### WHAT YOU SHOULD DO:
The required output consists solely of the lines from the line containing "SW4: button (3V3, SIG6) -> button (GND, SIG4)" through the end of the records, copied exactly.

[Records from a collection]

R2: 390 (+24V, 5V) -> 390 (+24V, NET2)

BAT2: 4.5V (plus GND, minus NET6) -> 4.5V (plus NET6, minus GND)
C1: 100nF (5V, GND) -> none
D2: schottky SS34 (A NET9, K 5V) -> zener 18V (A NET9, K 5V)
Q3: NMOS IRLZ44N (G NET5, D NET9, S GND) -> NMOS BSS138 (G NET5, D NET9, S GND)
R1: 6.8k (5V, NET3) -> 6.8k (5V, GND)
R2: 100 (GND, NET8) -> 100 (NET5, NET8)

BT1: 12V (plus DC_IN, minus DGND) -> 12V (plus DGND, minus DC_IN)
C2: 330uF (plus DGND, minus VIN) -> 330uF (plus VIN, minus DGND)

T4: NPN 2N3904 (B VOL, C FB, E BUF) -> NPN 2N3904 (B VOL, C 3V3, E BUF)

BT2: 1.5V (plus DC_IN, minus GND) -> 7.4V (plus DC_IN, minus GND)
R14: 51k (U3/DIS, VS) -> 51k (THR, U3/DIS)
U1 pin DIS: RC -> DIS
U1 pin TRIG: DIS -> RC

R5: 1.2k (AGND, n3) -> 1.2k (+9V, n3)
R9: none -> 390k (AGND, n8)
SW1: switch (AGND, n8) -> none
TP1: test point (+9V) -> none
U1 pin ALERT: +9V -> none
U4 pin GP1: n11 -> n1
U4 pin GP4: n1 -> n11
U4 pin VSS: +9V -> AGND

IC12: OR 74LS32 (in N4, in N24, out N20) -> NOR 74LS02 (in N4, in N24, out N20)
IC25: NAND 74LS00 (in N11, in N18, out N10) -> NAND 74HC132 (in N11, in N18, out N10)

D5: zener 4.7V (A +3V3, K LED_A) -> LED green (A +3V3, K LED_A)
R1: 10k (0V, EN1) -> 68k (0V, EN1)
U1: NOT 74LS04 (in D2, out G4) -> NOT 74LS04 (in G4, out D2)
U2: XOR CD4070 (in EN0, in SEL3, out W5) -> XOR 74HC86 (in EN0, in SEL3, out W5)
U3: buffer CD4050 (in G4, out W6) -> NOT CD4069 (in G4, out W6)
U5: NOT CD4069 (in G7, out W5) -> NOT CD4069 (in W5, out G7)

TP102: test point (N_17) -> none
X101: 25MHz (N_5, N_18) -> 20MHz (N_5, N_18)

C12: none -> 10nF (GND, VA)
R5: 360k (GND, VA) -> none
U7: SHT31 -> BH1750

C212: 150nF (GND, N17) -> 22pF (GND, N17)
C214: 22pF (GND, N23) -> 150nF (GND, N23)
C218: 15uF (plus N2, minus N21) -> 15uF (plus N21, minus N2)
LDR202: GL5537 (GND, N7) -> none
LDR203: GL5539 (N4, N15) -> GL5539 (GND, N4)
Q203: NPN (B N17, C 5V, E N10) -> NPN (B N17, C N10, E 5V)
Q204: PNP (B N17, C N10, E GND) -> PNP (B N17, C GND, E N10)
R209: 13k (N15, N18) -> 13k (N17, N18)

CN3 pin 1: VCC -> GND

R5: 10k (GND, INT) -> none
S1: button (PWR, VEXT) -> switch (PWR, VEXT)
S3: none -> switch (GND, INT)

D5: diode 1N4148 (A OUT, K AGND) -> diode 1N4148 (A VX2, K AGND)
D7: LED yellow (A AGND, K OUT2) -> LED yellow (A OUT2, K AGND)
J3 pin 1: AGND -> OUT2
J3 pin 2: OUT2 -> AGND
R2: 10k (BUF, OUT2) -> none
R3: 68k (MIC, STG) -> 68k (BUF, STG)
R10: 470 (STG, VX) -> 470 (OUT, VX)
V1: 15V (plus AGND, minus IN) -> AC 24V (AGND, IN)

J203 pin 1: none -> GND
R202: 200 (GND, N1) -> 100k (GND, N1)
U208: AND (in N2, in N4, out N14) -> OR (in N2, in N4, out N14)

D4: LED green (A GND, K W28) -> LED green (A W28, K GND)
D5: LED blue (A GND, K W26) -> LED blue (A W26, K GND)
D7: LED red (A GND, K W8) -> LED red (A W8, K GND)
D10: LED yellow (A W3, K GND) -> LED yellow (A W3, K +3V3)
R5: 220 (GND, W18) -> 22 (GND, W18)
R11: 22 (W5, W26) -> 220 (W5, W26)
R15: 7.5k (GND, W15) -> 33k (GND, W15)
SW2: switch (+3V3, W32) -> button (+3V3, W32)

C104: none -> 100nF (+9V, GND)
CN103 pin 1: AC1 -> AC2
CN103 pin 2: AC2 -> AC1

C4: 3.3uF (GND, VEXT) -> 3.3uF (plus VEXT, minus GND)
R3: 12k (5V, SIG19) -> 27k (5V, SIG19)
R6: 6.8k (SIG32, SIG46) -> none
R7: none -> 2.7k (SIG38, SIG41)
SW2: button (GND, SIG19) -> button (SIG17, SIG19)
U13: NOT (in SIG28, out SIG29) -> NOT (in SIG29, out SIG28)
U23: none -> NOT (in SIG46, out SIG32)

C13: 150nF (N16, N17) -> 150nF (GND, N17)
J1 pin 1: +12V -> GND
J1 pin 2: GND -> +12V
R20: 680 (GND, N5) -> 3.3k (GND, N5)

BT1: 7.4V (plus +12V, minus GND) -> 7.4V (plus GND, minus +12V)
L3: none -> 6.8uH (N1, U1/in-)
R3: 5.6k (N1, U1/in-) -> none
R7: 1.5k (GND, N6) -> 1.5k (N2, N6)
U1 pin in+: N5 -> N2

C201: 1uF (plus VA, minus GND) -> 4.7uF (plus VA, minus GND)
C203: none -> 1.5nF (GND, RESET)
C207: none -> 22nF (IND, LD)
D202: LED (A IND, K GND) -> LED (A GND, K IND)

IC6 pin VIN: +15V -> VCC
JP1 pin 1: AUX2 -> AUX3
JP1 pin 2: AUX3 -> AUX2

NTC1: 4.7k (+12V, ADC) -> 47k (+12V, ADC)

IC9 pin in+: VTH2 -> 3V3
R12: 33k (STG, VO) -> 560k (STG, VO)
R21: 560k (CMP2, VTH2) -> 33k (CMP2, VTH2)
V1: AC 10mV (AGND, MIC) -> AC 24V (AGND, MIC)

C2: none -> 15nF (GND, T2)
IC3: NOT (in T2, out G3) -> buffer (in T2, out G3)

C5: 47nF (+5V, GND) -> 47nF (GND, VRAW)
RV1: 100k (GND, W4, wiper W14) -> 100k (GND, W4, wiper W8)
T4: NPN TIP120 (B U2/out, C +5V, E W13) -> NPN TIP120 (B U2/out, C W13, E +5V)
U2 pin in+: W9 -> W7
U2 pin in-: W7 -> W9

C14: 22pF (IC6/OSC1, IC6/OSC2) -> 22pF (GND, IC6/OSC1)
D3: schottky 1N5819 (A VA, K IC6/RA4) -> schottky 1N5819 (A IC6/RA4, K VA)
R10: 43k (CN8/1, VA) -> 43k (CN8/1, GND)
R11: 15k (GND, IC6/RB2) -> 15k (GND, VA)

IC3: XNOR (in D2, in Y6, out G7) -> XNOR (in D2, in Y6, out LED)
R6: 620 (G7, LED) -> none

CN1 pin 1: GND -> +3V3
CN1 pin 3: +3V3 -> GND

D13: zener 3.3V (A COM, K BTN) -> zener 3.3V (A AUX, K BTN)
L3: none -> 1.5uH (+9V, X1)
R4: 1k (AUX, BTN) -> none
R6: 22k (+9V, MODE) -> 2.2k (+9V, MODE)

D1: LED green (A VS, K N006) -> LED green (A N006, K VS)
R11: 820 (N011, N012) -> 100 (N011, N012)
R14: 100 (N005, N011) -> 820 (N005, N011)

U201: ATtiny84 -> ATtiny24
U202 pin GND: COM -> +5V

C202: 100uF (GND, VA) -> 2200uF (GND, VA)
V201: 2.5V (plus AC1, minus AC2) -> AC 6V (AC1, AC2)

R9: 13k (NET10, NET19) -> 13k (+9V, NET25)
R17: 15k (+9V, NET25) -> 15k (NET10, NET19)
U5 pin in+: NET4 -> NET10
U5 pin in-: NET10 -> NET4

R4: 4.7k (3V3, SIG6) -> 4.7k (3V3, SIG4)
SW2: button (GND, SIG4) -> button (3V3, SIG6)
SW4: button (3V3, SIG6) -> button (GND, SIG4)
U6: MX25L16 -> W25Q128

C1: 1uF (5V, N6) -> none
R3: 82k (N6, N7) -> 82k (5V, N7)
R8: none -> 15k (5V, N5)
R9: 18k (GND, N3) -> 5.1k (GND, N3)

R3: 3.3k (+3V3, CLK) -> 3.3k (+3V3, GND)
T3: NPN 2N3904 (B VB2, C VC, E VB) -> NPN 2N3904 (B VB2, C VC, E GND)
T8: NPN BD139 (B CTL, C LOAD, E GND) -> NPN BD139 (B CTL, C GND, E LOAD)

### EXERCISE RESPONSE:
SW4: button (3V3, SIG6) -> button (GND, SIG4)
U6: MX25L16 -> W25Q128

C1: 1uF (5V, N6) -> none
R3: 82k (N6, N7) -> 82k (5V, N7)
R8: none -> 15k (5V, N5)
R9: 18k (GND, N3) -> 5.1k (GND, N3)

R3: 3.3k (+3V3, CLK) -> 3.3k (+3V3, GND)
T3: NPN 2N3904 (B VB2, C VC, E VB) -> NPN 2N3904 (B VB2, C VC, E GND)
T8: NPN BD139 (B CTL, C LOAD, E GND) -> NPN BD139 (B CTL, C GND, E LOAD)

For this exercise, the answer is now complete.